Saved entries
--------------------------------

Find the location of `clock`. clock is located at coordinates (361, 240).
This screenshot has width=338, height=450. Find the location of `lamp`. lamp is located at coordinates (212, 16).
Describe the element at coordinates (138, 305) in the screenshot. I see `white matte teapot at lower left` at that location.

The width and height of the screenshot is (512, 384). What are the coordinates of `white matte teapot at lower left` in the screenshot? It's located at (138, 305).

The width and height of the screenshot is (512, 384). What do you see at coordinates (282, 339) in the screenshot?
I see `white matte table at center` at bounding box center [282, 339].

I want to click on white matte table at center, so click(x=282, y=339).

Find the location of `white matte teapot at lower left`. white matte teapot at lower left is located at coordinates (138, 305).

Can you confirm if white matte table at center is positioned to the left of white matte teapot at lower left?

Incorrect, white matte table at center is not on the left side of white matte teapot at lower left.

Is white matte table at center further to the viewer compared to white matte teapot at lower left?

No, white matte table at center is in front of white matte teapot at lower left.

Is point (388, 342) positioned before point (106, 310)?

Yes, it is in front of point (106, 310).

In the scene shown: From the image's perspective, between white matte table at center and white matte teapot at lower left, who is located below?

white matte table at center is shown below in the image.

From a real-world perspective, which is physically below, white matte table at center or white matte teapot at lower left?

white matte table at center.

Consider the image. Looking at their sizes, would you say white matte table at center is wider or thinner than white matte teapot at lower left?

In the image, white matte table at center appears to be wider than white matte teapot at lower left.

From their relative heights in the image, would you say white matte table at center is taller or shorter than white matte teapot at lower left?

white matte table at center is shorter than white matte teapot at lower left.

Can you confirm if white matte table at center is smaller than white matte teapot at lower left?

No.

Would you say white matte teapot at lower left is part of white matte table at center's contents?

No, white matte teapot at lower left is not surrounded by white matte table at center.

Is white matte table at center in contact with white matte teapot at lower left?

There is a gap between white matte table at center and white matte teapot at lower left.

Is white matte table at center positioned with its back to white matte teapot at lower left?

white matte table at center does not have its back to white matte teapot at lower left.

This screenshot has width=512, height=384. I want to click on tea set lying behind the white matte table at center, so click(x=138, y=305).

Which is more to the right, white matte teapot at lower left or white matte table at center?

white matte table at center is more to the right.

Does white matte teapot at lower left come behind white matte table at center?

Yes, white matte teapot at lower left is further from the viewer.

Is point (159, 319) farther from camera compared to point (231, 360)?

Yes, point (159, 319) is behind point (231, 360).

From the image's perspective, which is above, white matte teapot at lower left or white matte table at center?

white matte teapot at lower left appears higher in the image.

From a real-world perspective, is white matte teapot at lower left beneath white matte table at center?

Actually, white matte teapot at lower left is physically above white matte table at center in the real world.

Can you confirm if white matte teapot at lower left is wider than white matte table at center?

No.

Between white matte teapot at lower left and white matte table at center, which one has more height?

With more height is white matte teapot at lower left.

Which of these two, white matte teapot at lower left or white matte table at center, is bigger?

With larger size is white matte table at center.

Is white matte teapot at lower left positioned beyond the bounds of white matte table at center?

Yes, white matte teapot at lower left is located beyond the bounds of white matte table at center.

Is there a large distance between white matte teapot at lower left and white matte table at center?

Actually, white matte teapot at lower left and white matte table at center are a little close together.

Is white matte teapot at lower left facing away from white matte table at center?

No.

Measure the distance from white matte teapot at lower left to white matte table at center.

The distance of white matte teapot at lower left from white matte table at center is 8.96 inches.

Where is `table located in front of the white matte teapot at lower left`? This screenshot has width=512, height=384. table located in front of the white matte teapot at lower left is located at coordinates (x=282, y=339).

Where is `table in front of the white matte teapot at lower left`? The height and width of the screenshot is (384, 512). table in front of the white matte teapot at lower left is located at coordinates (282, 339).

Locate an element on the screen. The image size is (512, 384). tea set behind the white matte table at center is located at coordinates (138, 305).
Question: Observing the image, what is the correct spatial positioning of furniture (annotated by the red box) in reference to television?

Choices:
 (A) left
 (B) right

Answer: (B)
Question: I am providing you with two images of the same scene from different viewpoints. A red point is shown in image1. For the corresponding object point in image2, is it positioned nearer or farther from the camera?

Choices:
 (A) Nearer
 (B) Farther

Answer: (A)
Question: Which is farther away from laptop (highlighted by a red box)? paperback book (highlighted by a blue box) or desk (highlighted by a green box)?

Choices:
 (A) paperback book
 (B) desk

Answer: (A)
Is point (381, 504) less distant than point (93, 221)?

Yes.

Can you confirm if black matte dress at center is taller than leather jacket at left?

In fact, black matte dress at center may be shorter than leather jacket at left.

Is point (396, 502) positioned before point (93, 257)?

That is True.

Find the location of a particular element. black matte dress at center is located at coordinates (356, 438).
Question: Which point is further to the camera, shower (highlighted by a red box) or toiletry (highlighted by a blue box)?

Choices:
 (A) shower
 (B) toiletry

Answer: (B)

--------------------------------

**Task directions**
Reproduce all of the material above, changing every "is located at coordinates" to "sits at coordinates" and leaving everything else as it is.

**Result below**
Find the location of `clock`. clock sits at coordinates (361, 240).
This screenshot has width=338, height=450. Find the location of `lamp`. lamp sits at coordinates (212, 16).
Describe the element at coordinates (138, 305) in the screenshot. I see `white matte teapot at lower left` at that location.

The width and height of the screenshot is (512, 384). What are the coordinates of `white matte teapot at lower left` in the screenshot? It's located at (138, 305).

The width and height of the screenshot is (512, 384). What do you see at coordinates (282, 339) in the screenshot?
I see `white matte table at center` at bounding box center [282, 339].

I want to click on white matte table at center, so click(x=282, y=339).

Find the location of `white matte teapot at lower left`. white matte teapot at lower left sits at coordinates (138, 305).

Can you confirm if white matte table at center is positioned to the left of white matte teapot at lower left?

Incorrect, white matte table at center is not on the left side of white matte teapot at lower left.

Is white matte table at center further to the viewer compared to white matte teapot at lower left?

No, white matte table at center is in front of white matte teapot at lower left.

Is point (388, 342) positioned before point (106, 310)?

Yes, it is in front of point (106, 310).

In the scene shown: From the image's perspective, between white matte table at center and white matte teapot at lower left, who is located below?

white matte table at center is shown below in the image.

From a real-world perspective, which is physically below, white matte table at center or white matte teapot at lower left?

white matte table at center.

Consider the image. Looking at their sizes, would you say white matte table at center is wider or thinner than white matte teapot at lower left?

In the image, white matte table at center appears to be wider than white matte teapot at lower left.

From their relative heights in the image, would you say white matte table at center is taller or shorter than white matte teapot at lower left?

white matte table at center is shorter than white matte teapot at lower left.

Can you confirm if white matte table at center is smaller than white matte teapot at lower left?

No.

Would you say white matte teapot at lower left is part of white matte table at center's contents?

No, white matte teapot at lower left is not surrounded by white matte table at center.

Is white matte table at center in contact with white matte teapot at lower left?

There is a gap between white matte table at center and white matte teapot at lower left.

Is white matte table at center positioned with its back to white matte teapot at lower left?

white matte table at center does not have its back to white matte teapot at lower left.

This screenshot has width=512, height=384. I want to click on tea set lying behind the white matte table at center, so click(x=138, y=305).

Which is more to the right, white matte teapot at lower left or white matte table at center?

white matte table at center is more to the right.

Does white matte teapot at lower left come behind white matte table at center?

Yes, white matte teapot at lower left is further from the viewer.

Is point (159, 319) farther from camera compared to point (231, 360)?

Yes, point (159, 319) is behind point (231, 360).

From the image's perspective, which is above, white matte teapot at lower left or white matte table at center?

white matte teapot at lower left appears higher in the image.

From a real-world perspective, is white matte teapot at lower left beneath white matte table at center?

Actually, white matte teapot at lower left is physically above white matte table at center in the real world.

Can you confirm if white matte teapot at lower left is wider than white matte table at center?

No.

Between white matte teapot at lower left and white matte table at center, which one has more height?

With more height is white matte teapot at lower left.

Which of these two, white matte teapot at lower left or white matte table at center, is bigger?

With larger size is white matte table at center.

Is white matte teapot at lower left positioned beyond the bounds of white matte table at center?

Yes, white matte teapot at lower left is located beyond the bounds of white matte table at center.

Is there a large distance between white matte teapot at lower left and white matte table at center?

Actually, white matte teapot at lower left and white matte table at center are a little close together.

Is white matte teapot at lower left facing away from white matte table at center?

No.

Measure the distance from white matte teapot at lower left to white matte table at center.

The distance of white matte teapot at lower left from white matte table at center is 8.96 inches.

Where is `table located in front of the white matte teapot at lower left`? This screenshot has width=512, height=384. table located in front of the white matte teapot at lower left sits at coordinates (x=282, y=339).

Where is `table in front of the white matte teapot at lower left`? The height and width of the screenshot is (384, 512). table in front of the white matte teapot at lower left sits at coordinates (282, 339).

Locate an element on the screen. The image size is (512, 384). tea set behind the white matte table at center sits at coordinates (138, 305).
Question: Observing the image, what is the correct spatial positioning of furniture (annotated by the red box) in reference to television?

Choices:
 (A) left
 (B) right

Answer: (B)
Question: I am providing you with two images of the same scene from different viewpoints. A red point is shown in image1. For the corresponding object point in image2, is it positioned nearer or farther from the camera?

Choices:
 (A) Nearer
 (B) Farther

Answer: (A)
Question: Which is farther away from laptop (highlighted by a red box)? paperback book (highlighted by a blue box) or desk (highlighted by a green box)?

Choices:
 (A) paperback book
 (B) desk

Answer: (A)
Is point (381, 504) less distant than point (93, 221)?

Yes.

Can you confirm if black matte dress at center is taller than leather jacket at left?

In fact, black matte dress at center may be shorter than leather jacket at left.

Is point (396, 502) positioned before point (93, 257)?

That is True.

Find the location of a particular element. black matte dress at center sits at coordinates (356, 438).
Question: Which point is further to the camera, shower (highlighted by a red box) or toiletry (highlighted by a blue box)?

Choices:
 (A) shower
 (B) toiletry

Answer: (B)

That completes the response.